Determine how many lines below hold the string "button". Reply with the number alone.
########
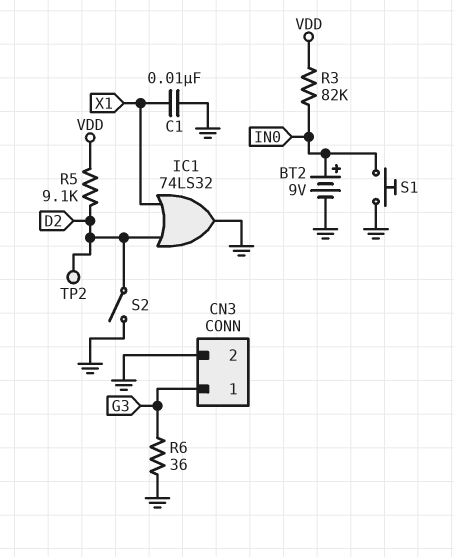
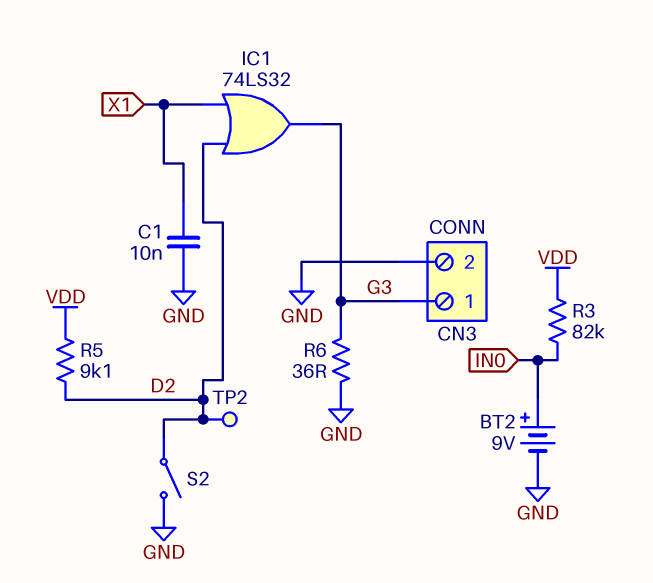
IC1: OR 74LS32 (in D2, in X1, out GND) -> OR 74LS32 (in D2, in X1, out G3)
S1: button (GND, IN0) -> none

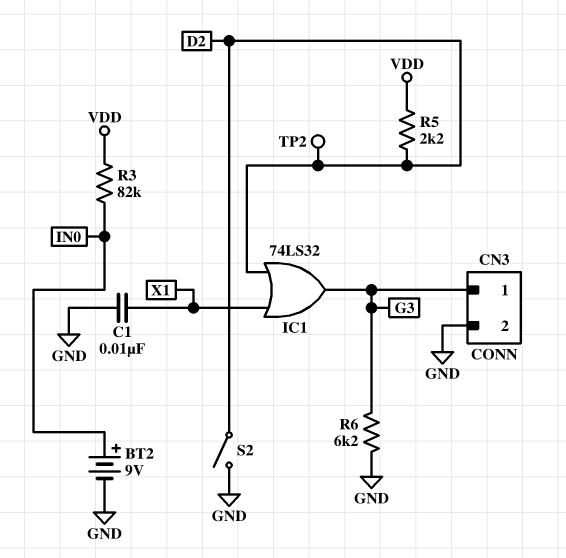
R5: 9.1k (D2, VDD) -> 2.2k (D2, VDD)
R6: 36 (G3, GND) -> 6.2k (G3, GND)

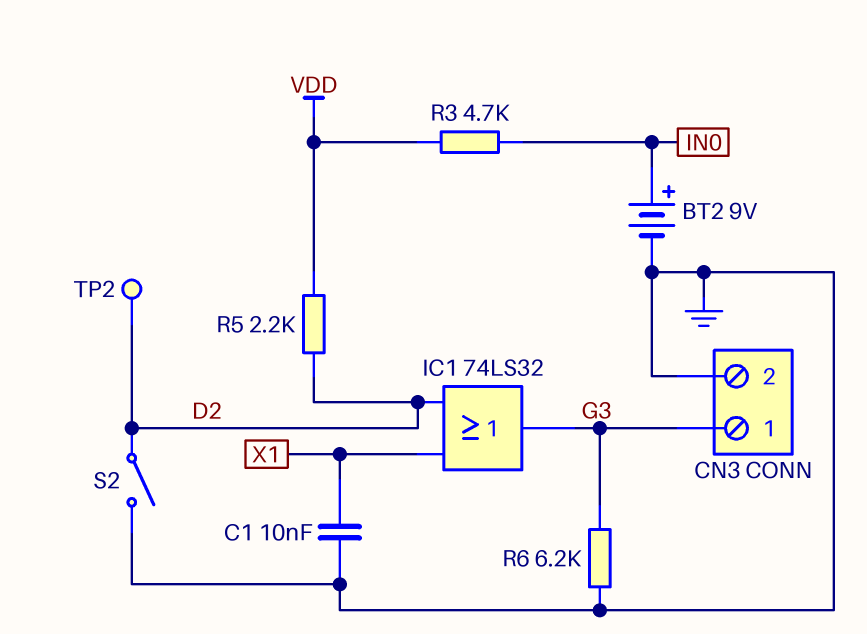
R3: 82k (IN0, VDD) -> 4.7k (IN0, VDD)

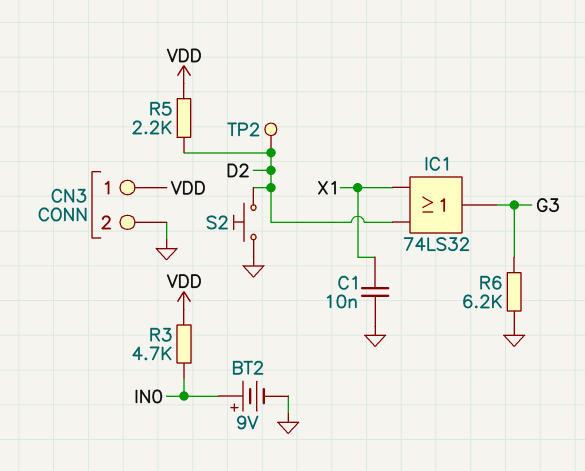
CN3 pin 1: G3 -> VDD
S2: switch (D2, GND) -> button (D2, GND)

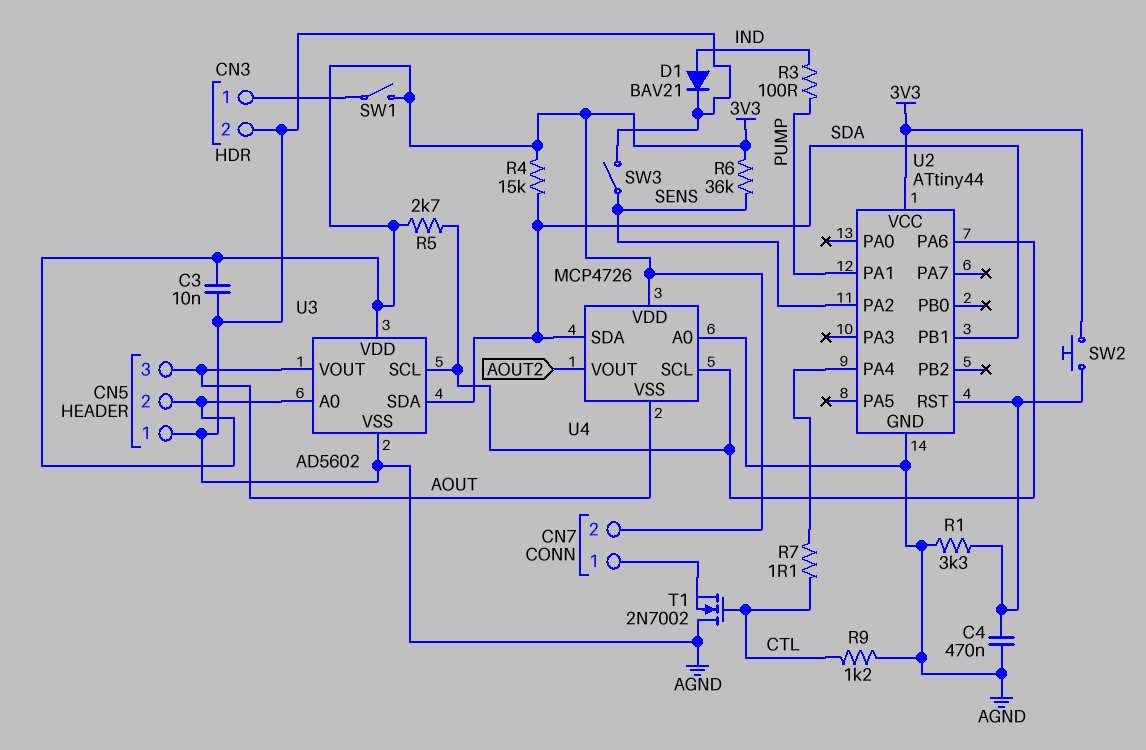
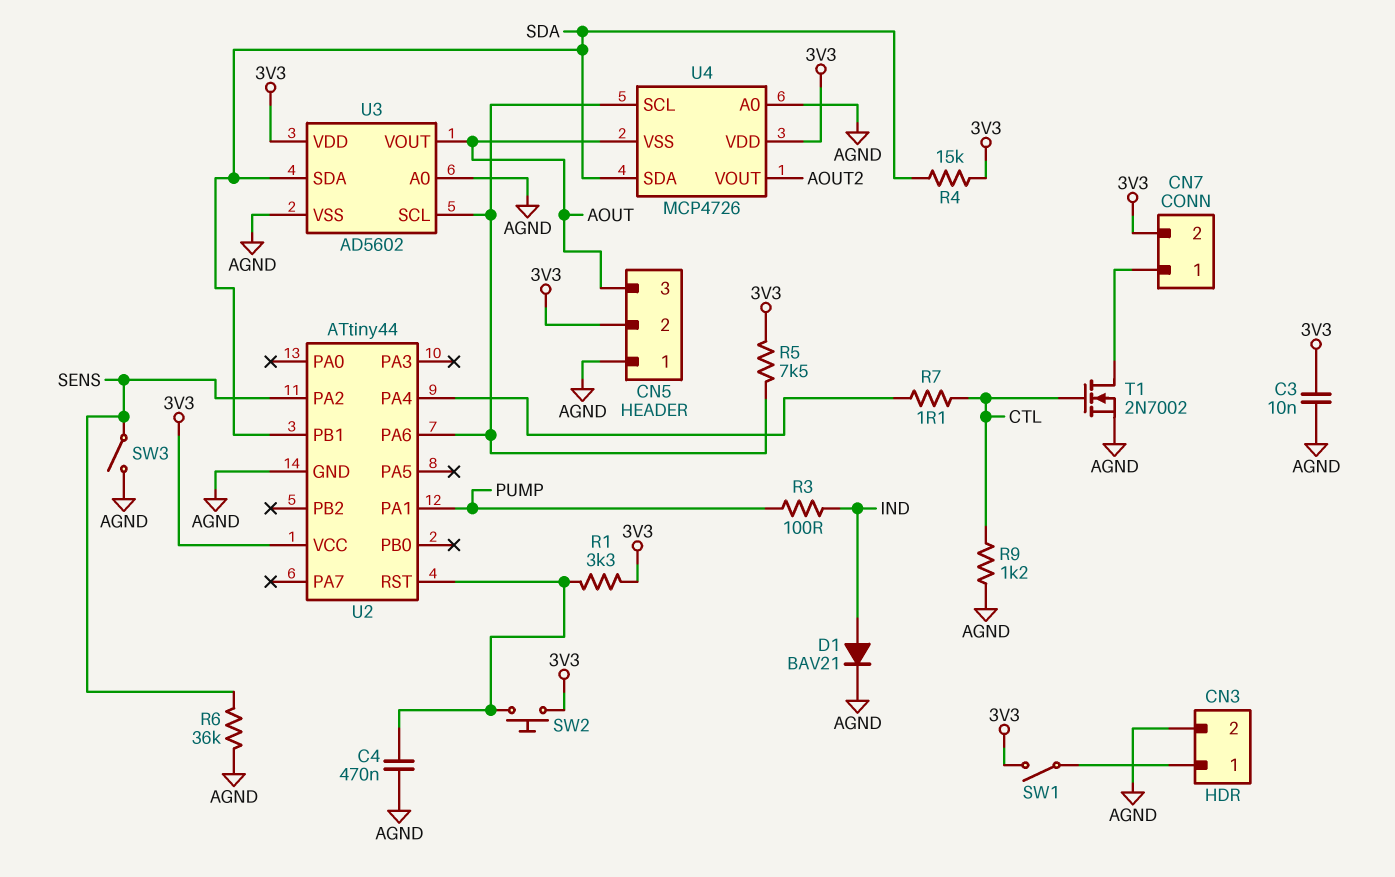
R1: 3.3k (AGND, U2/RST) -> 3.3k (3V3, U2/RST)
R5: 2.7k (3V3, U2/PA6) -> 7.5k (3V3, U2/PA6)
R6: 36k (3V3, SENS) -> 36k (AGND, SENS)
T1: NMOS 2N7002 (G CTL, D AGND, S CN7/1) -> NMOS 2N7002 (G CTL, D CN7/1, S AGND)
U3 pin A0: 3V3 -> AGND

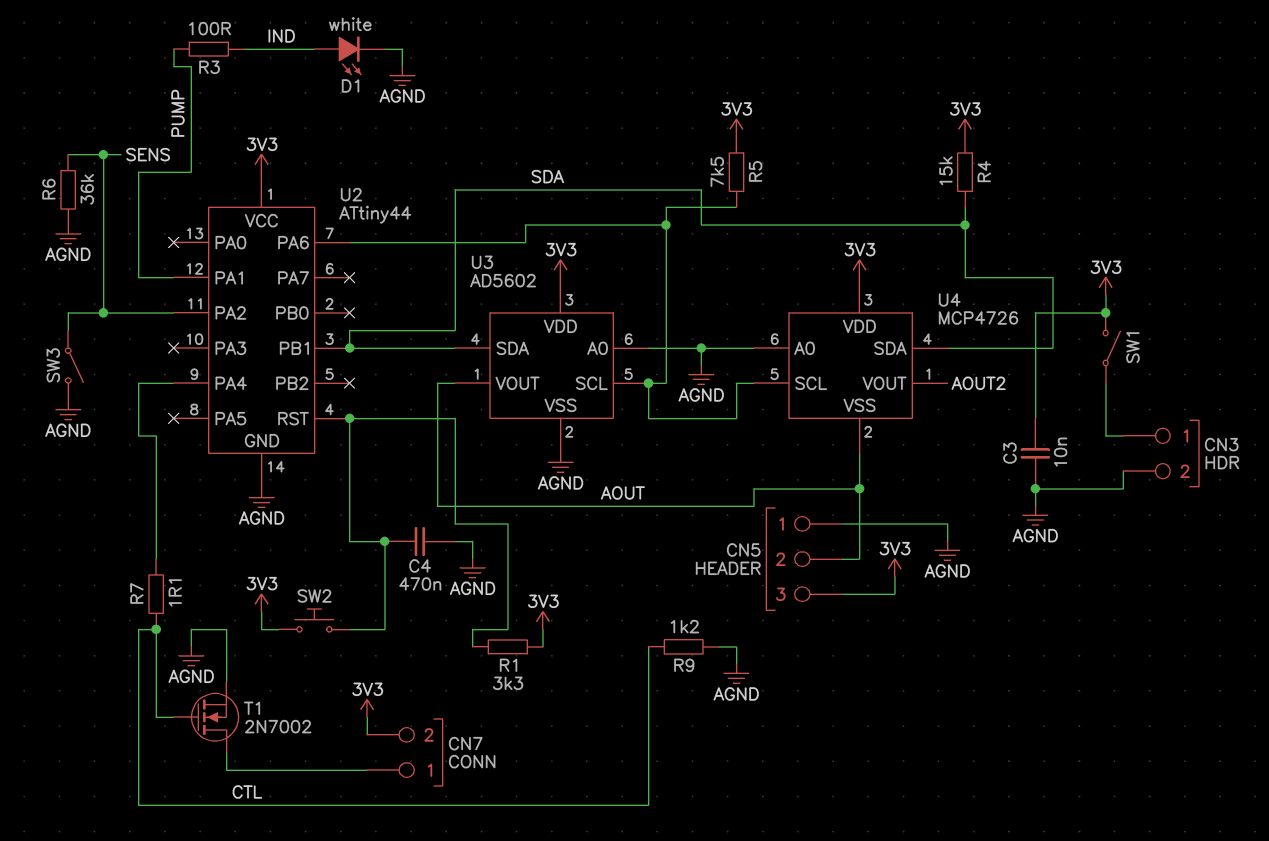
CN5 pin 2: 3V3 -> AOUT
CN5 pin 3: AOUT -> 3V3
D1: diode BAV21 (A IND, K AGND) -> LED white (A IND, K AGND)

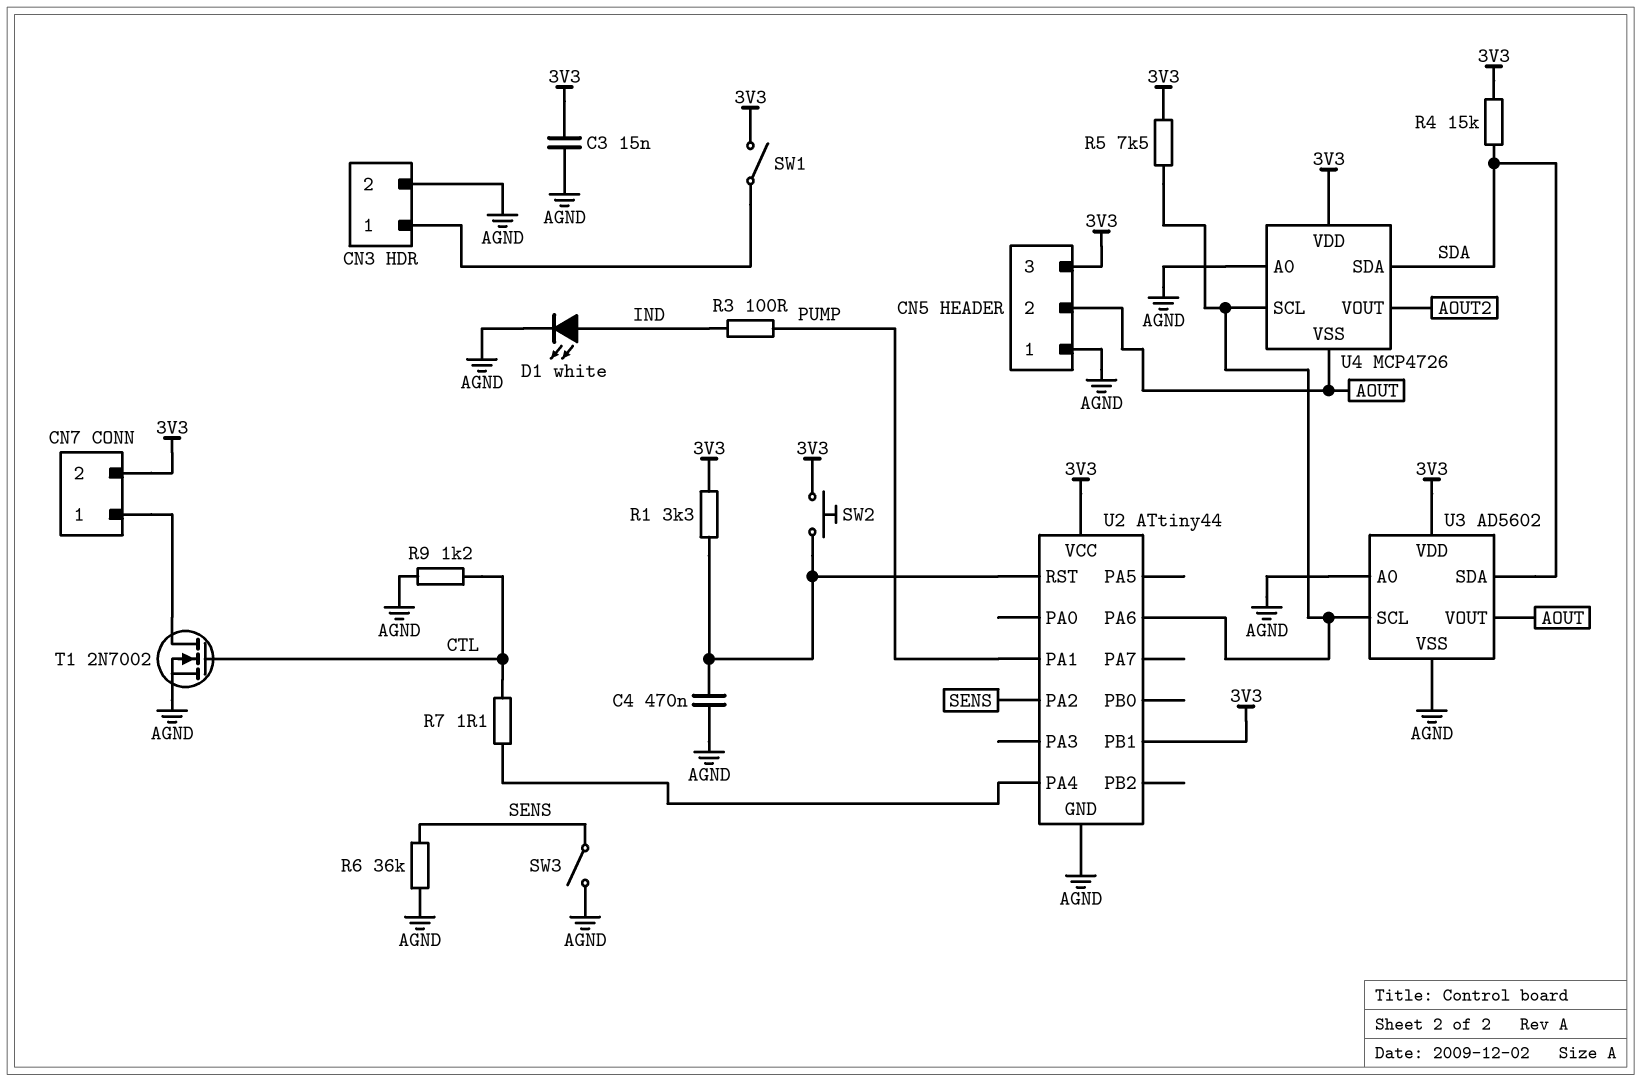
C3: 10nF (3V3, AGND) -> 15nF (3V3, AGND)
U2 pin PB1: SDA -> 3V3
########
TASK SOLUTION:
2